> [Scene image comparisons]
=== Begin Enclosure ===

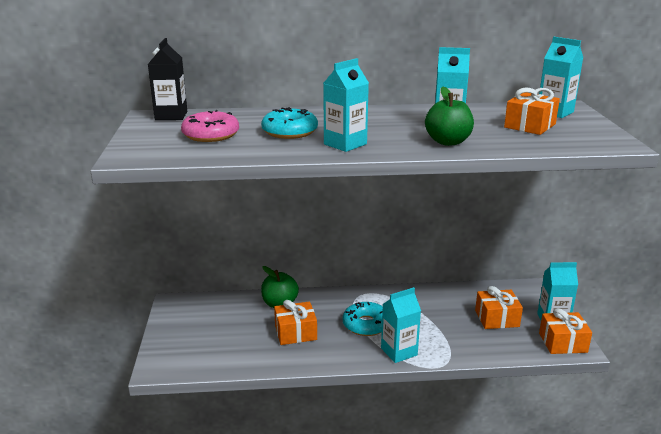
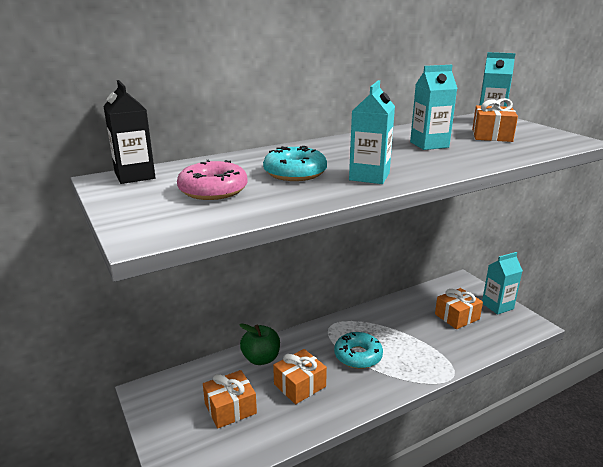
camera: 25 degrees left, 0 degrees up
(399, 352) = (407, 374): turquoise carton -> none
(448, 142) = (454, 159): green apple -> none
(563, 343) = (521, 324): orange gift -> orange gift (230, 408)

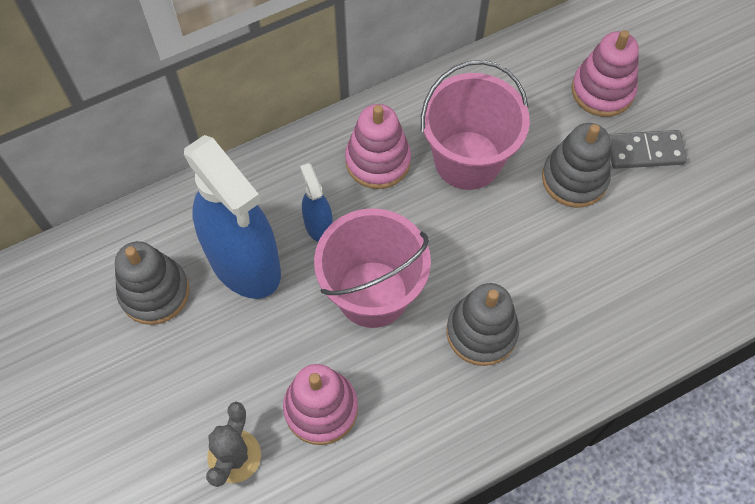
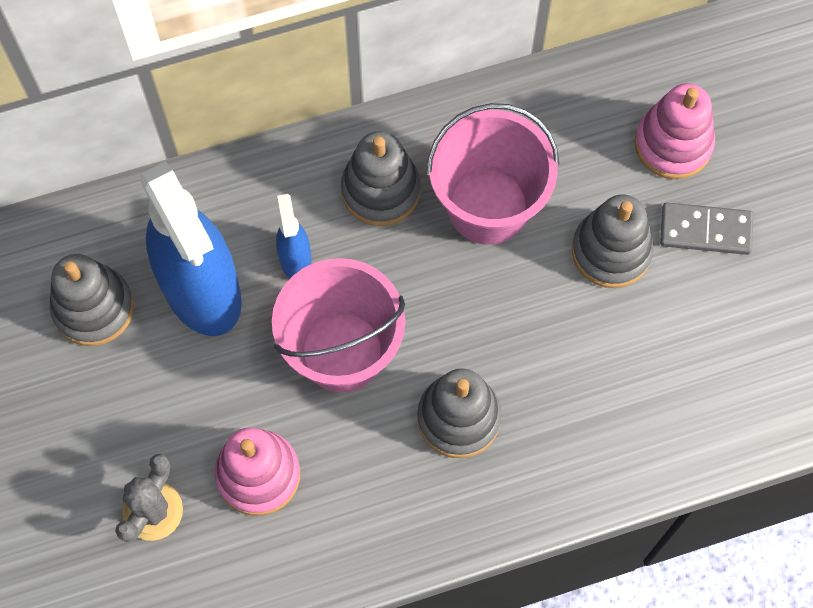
camera: 10 degrees right, 5 degrees up
(378, 161) = (380, 190): pink stacking toy -> grey stacking toy

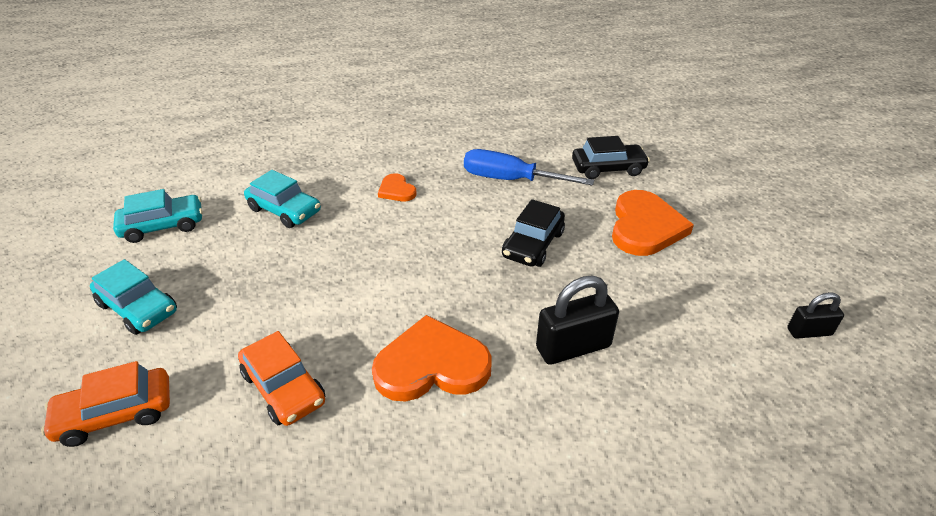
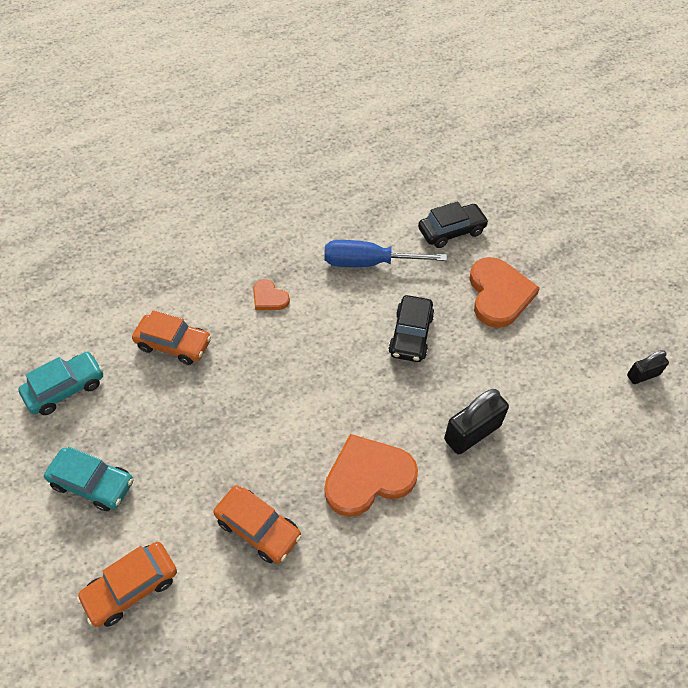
camera: 15 degrees left, 15 degrees up
(284, 210) = (174, 344): turquoise car -> orange car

=== End Enclosure ===

> [Task statement] Only the text is to be copied: please reproduce the records exactly and drop the pictures.

> [Answer box]
camera: 25 degrees left, 0 degrees up
(399, 352) = (407, 374): turquoise carton -> none
(448, 142) = (454, 159): green apple -> none
(563, 343) = (521, 324): orange gift -> orange gift (230, 408)

camera: 10 degrees right, 5 degrees up
(378, 161) = (380, 190): pink stacking toy -> grey stacking toy

camera: 15 degrees left, 15 degrees up
(284, 210) = (174, 344): turquoise car -> orange car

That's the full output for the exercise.